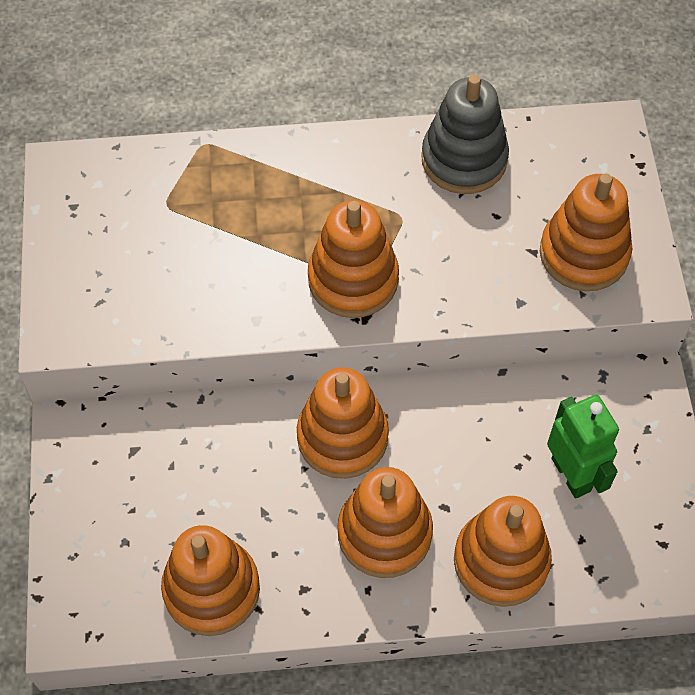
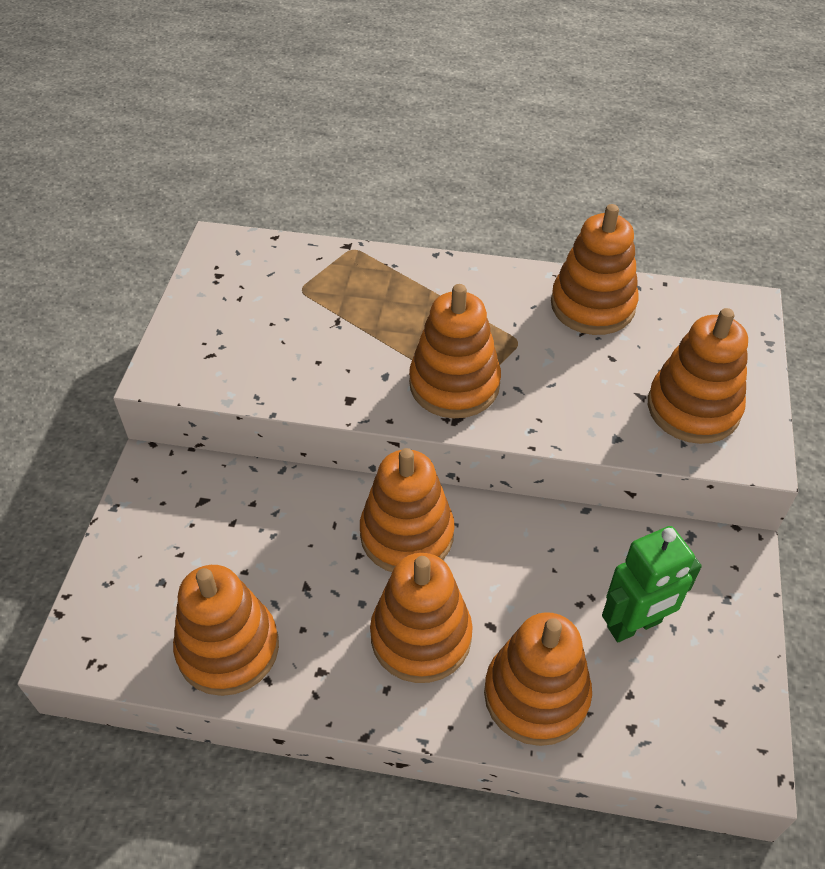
camera: 15 degrees right, 10 degrees down
(464, 159) = (592, 305): grey stacking toy -> orange stacking toy
(571, 474) = (634, 625): green robot -> green robot turned 75 degrees clockwise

| Task to carry out |
Number of lines above containing "degrees": give it, with no other text.

| Answer to the exercise |
2